**What the task requires:** For the data below, retype word for word the lines from the one containing "grey mushroom: [126,82,179,139]" through the one containing "purple padlock: [82,122,176,253]"; drop the pictures.

**Object inventory data:**
Segment Open
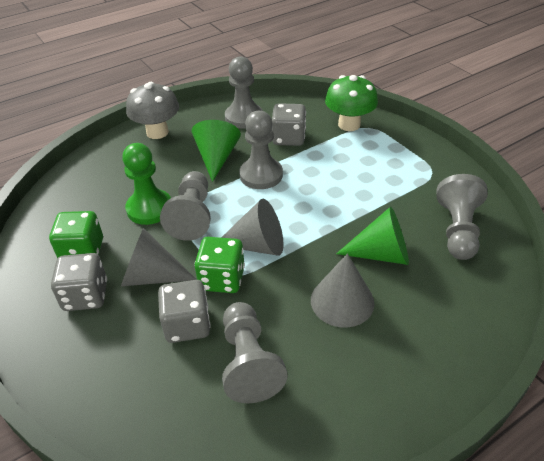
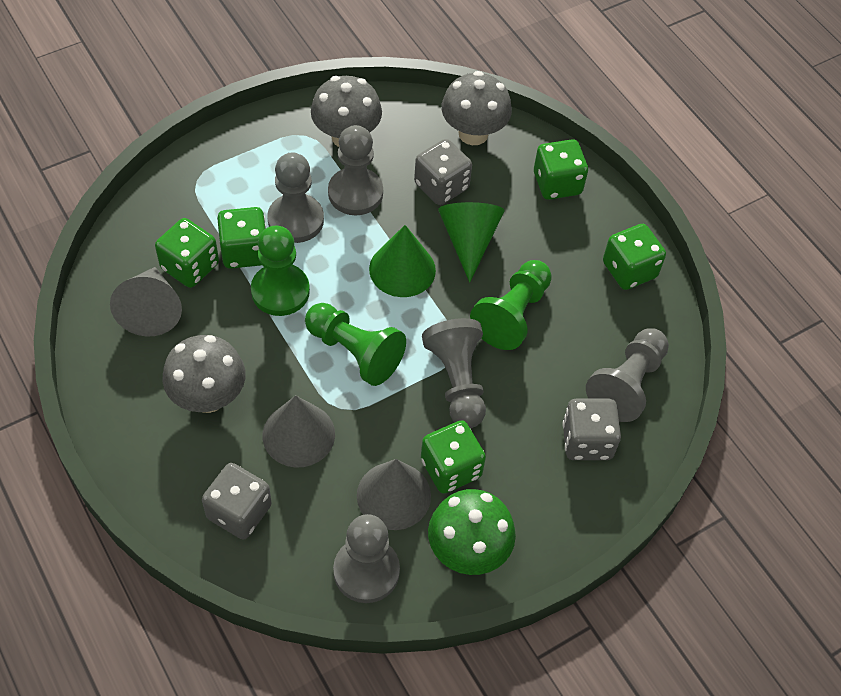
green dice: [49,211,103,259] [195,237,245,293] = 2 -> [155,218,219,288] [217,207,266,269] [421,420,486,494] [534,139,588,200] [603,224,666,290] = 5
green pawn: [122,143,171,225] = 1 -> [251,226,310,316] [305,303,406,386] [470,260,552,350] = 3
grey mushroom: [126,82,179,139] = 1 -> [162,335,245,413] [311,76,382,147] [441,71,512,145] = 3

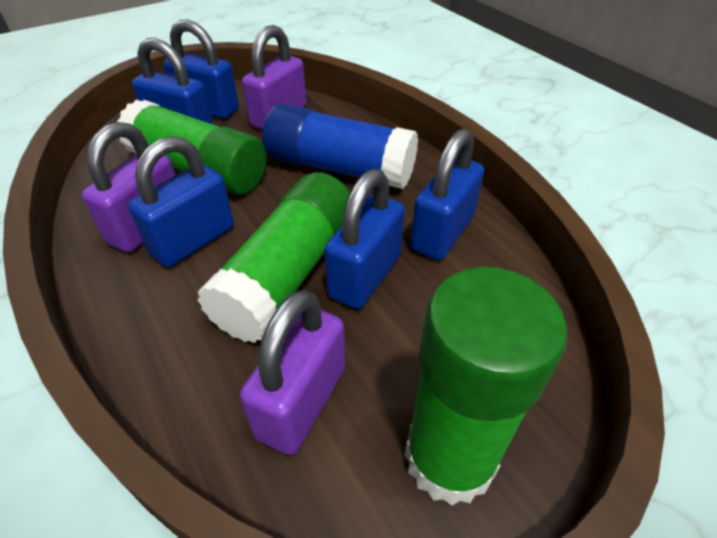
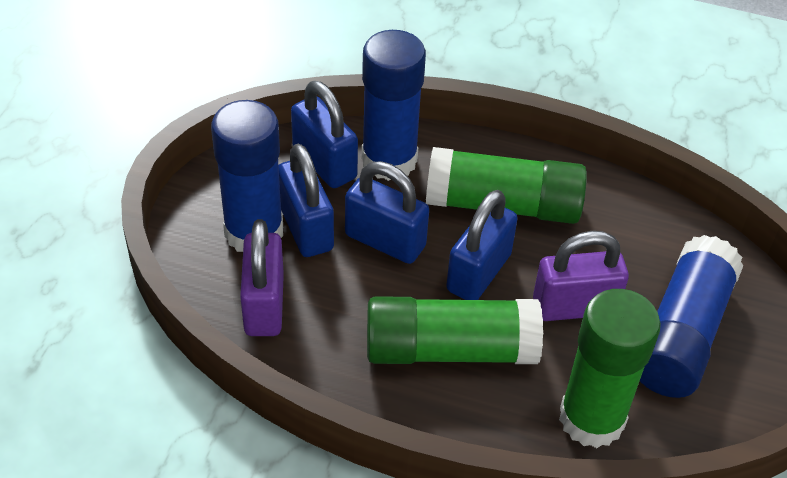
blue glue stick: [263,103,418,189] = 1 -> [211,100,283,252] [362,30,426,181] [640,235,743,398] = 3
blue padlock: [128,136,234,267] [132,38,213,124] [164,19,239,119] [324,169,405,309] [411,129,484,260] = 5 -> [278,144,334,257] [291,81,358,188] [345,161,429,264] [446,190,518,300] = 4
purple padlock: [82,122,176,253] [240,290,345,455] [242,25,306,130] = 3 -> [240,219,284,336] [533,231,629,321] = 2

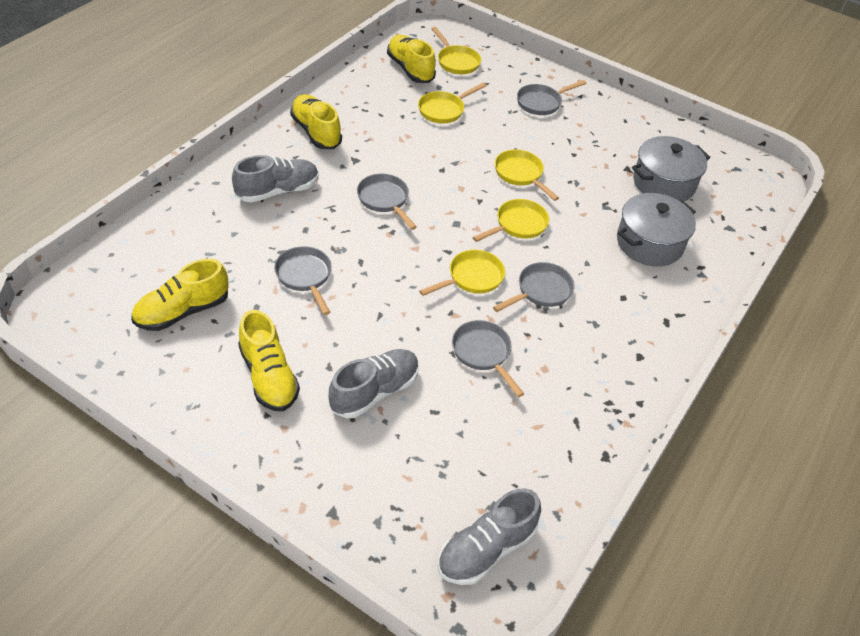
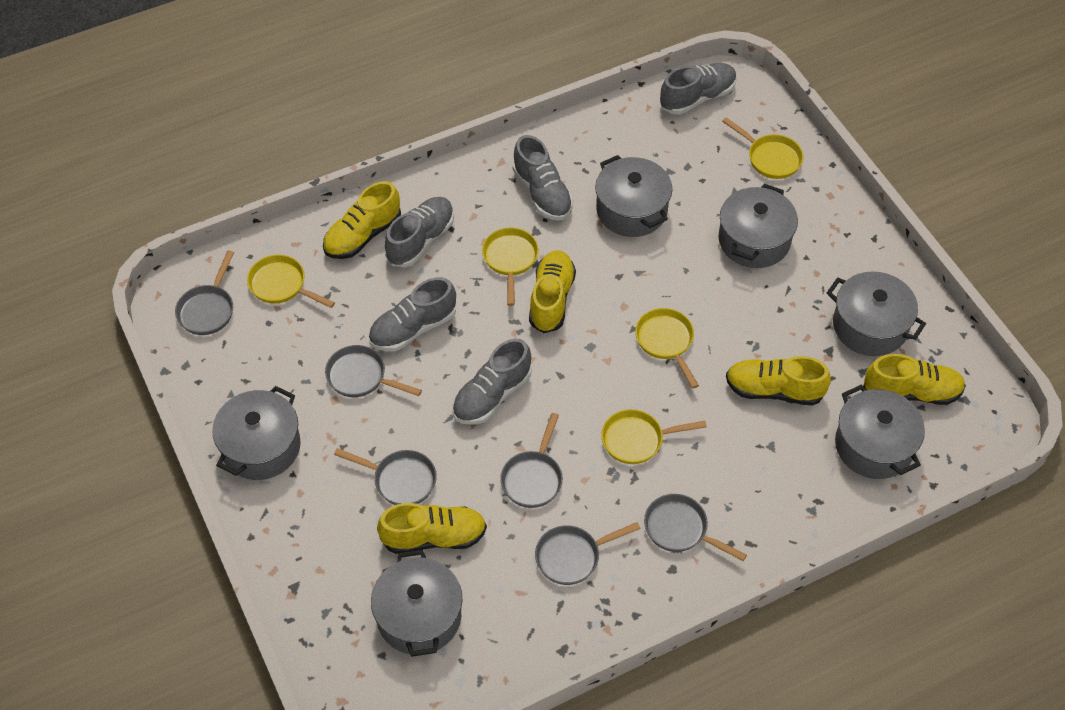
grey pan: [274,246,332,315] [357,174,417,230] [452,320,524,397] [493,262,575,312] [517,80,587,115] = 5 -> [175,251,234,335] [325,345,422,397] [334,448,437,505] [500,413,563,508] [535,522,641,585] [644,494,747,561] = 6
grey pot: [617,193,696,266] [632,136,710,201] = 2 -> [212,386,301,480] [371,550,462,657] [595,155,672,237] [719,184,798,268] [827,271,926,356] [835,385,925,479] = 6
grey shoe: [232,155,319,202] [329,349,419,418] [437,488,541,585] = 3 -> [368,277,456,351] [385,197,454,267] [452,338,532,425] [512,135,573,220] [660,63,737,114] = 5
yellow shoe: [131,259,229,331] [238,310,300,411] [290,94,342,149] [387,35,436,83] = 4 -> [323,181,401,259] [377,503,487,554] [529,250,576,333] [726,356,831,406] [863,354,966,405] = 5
Segment Closed
**Exercise output:**
grey mushroom: [126,82,179,139] = 1 -> [162,335,245,413] [311,76,382,147] [441,71,512,145] = 3

blue glue stick: [263,103,418,189] = 1 -> [211,100,283,252] [362,30,426,181] [640,235,743,398] = 3
blue padlock: [128,136,234,267] [132,38,213,124] [164,19,239,119] [324,169,405,309] [411,129,484,260] = 5 -> [278,144,334,257] [291,81,358,188] [345,161,429,264] [446,190,518,300] = 4
purple padlock: [82,122,176,253] [240,290,345,455] [242,25,306,130] = 3 -> [240,219,284,336] [533,231,629,321] = 2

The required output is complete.